◆ Exercise aim: Check each line of the entries below for the word "brown", and copy out the ones that have it.

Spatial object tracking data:
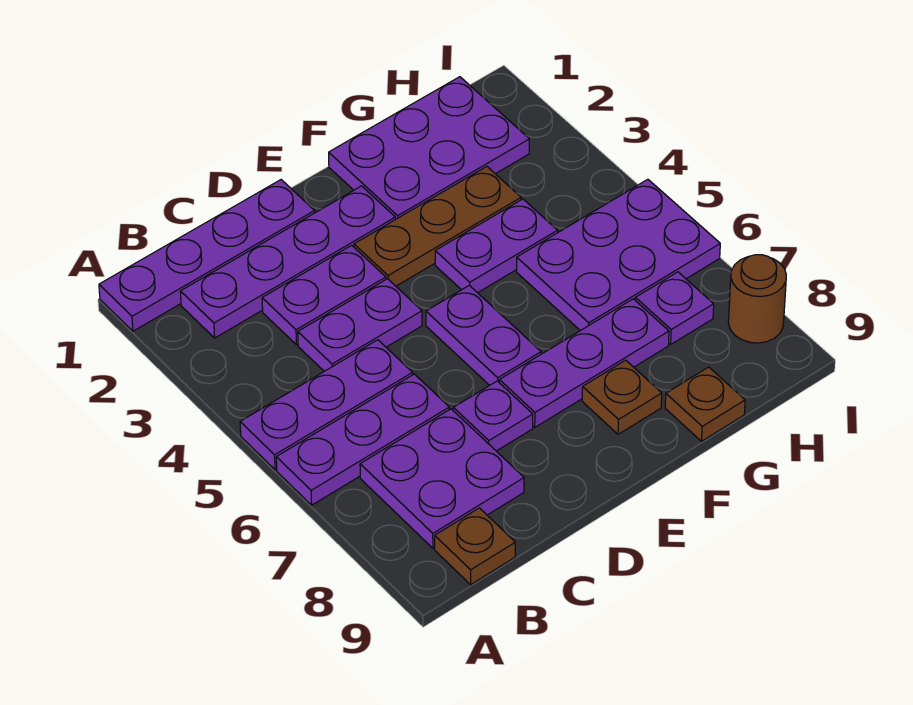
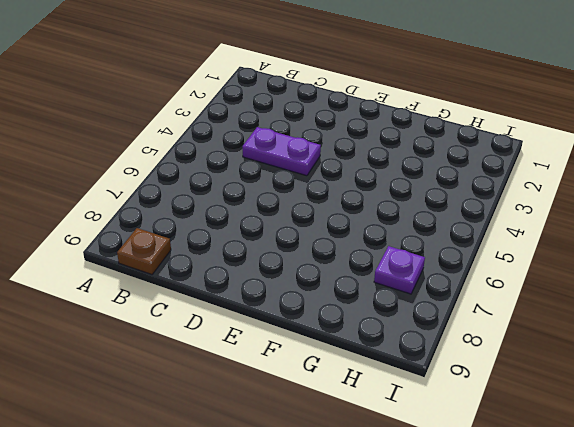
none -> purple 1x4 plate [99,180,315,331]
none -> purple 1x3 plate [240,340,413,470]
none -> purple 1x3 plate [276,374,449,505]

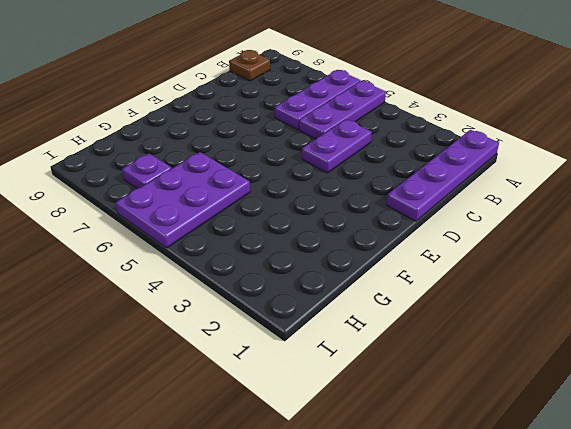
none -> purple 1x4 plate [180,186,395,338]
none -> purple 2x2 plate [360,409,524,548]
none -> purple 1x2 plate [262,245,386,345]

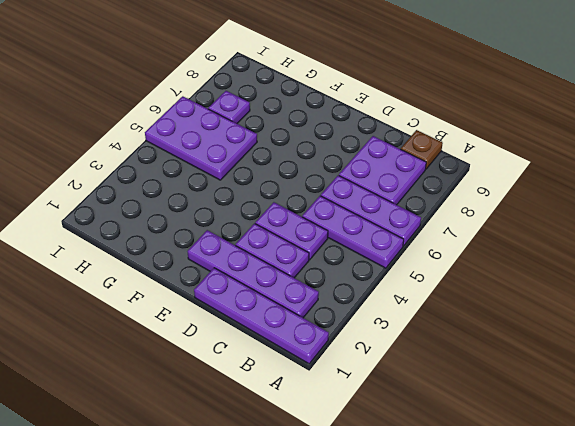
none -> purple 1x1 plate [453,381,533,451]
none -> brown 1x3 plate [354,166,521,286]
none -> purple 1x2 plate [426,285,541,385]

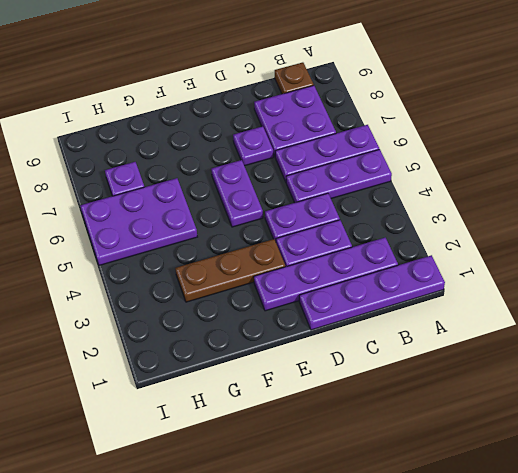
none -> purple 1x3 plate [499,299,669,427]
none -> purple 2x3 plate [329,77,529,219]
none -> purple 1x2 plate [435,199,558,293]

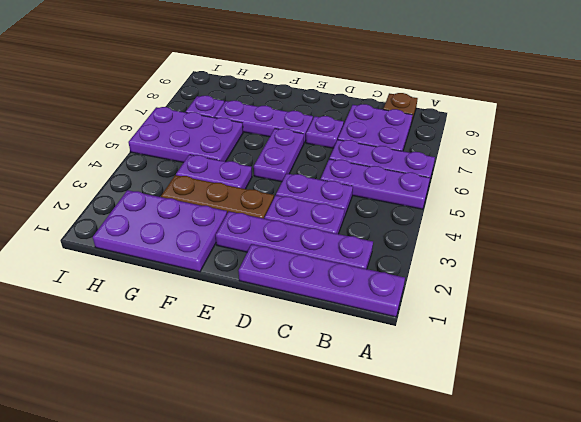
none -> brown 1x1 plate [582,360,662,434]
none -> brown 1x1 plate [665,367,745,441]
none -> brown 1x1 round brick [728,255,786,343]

◆ Answer to the problem:
none -> brown 1x3 plate [354,166,521,286]
none -> brown 1x1 plate [582,360,662,434]
none -> brown 1x1 plate [665,367,745,441]
none -> brown 1x1 round brick [728,255,786,343]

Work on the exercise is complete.